(Before-and-after object lists)
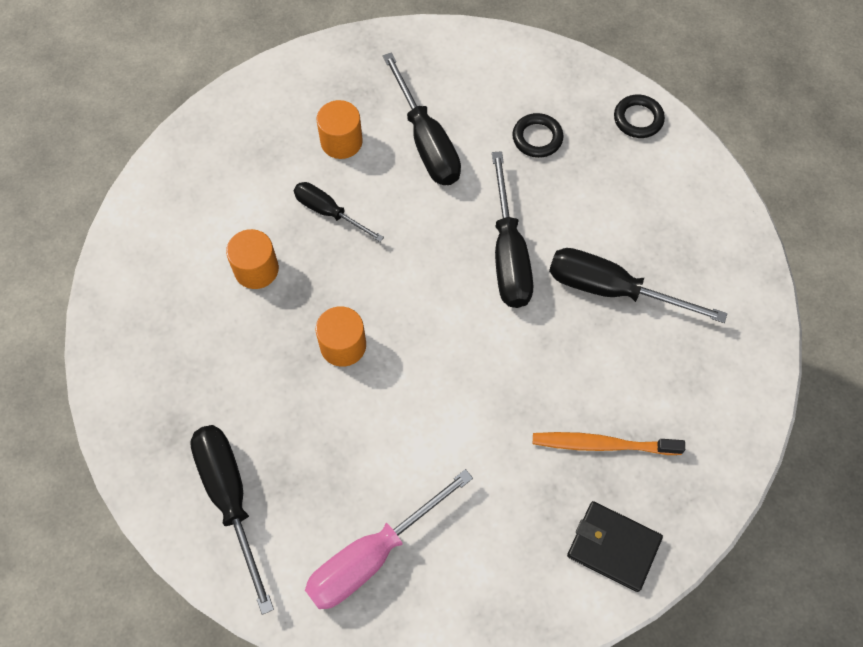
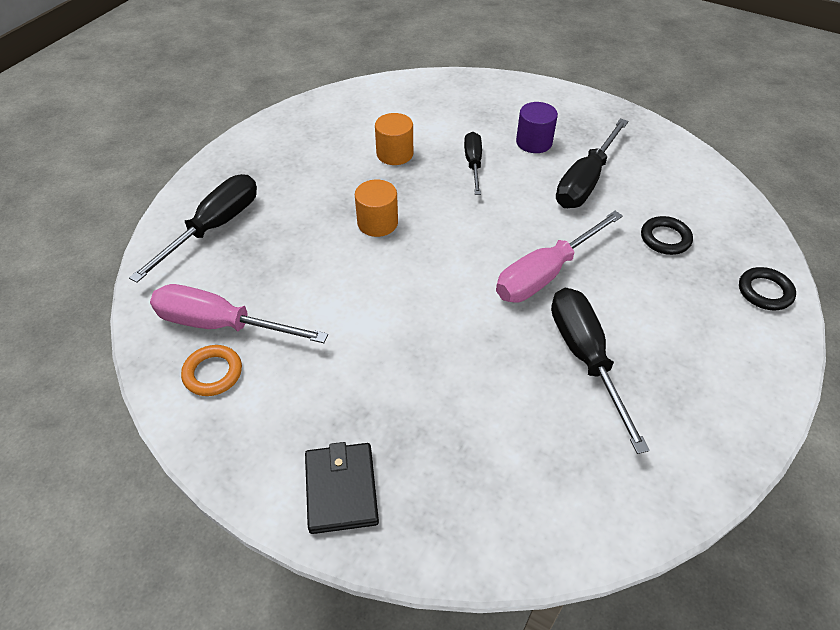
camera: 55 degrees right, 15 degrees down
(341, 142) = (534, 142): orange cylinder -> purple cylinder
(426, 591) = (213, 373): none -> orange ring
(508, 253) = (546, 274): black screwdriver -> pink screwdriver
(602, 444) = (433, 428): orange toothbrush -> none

* * *

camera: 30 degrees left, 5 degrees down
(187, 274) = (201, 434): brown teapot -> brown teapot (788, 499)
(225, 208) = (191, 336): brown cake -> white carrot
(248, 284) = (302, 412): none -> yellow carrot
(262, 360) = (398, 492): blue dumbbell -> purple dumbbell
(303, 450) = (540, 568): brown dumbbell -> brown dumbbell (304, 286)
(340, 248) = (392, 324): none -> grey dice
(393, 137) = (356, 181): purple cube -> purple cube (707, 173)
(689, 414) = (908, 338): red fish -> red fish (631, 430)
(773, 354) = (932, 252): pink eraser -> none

...

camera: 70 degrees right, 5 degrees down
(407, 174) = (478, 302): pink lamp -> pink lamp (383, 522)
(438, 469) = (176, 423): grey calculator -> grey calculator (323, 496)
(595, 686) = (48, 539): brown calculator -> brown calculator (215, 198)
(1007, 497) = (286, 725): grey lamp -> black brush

### What you are asked to do
Return, word for word, the lines of the data above from the line with "(508, 253) = (546, 274): black" through the line with "(602, 444) = (433, 428): orange", inclusive.

### Expected answer
(508, 253) = (546, 274): black screwdriver -> pink screwdriver
(602, 444) = (433, 428): orange toothbrush -> none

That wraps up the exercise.